WHAT IS NEEDED →
Once the line containing "window: (325, 174) -> (133, 754), moved" is found in the records below, return it and each following line exactly, up to and including the line containing "armchair: (537, 558) -> (1179, 418), moved", and nothing else.

##### MATERIAL FOR THE TASK #####

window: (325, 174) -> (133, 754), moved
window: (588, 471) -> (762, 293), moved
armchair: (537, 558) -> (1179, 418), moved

#####
##### MATERIAL FOR THE TASK #####

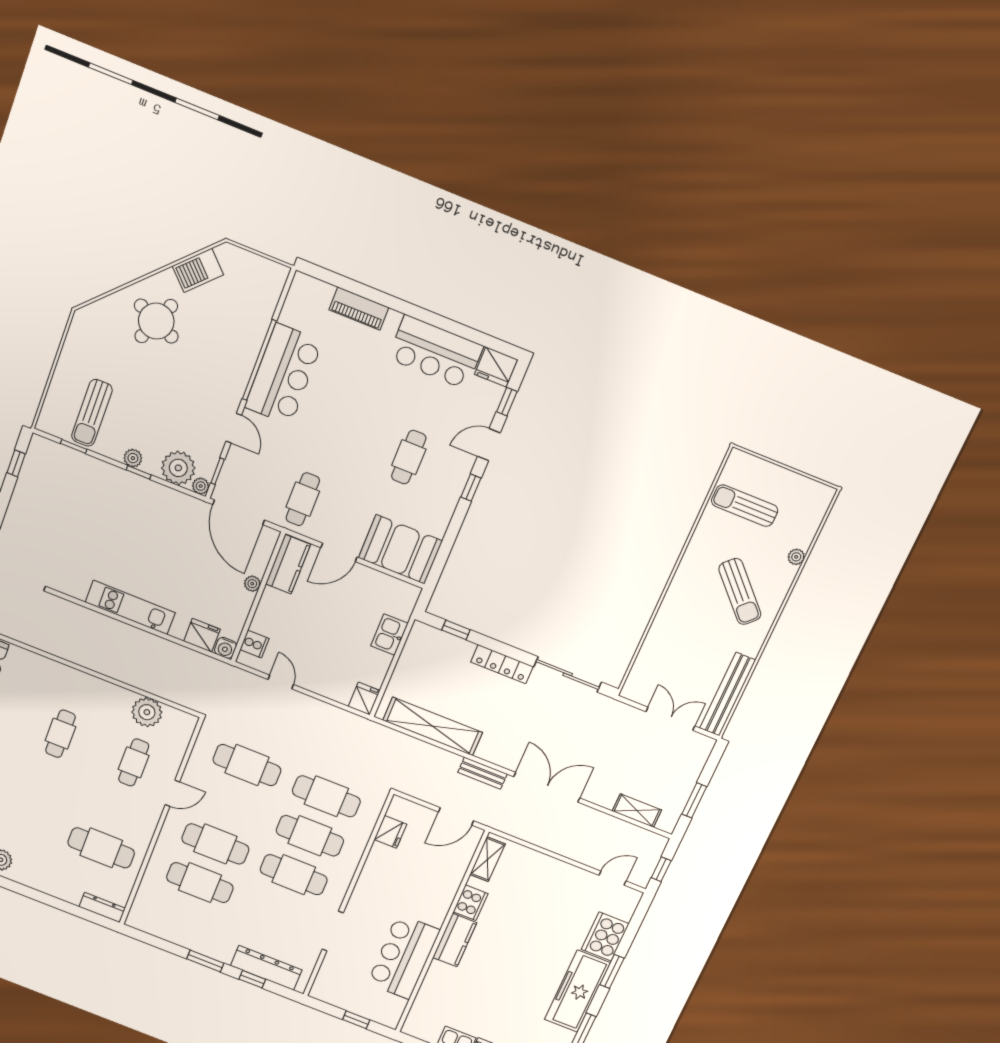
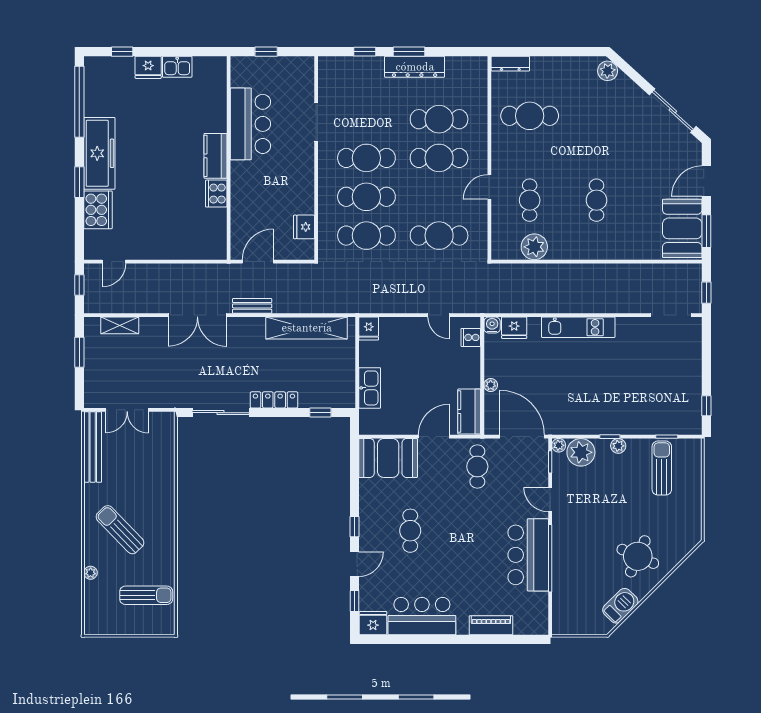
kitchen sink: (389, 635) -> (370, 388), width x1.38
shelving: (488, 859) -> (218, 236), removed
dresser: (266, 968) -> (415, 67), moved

#####
##### MATERIAL FOR THE TASK #####

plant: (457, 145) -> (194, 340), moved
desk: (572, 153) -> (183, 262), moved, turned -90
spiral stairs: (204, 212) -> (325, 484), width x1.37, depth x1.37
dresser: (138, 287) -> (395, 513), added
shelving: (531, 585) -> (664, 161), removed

#####

ANSWER SECTION →
window: (325, 174) -> (133, 754), moved
window: (588, 471) -> (762, 293), moved
armchair: (537, 558) -> (1179, 418), moved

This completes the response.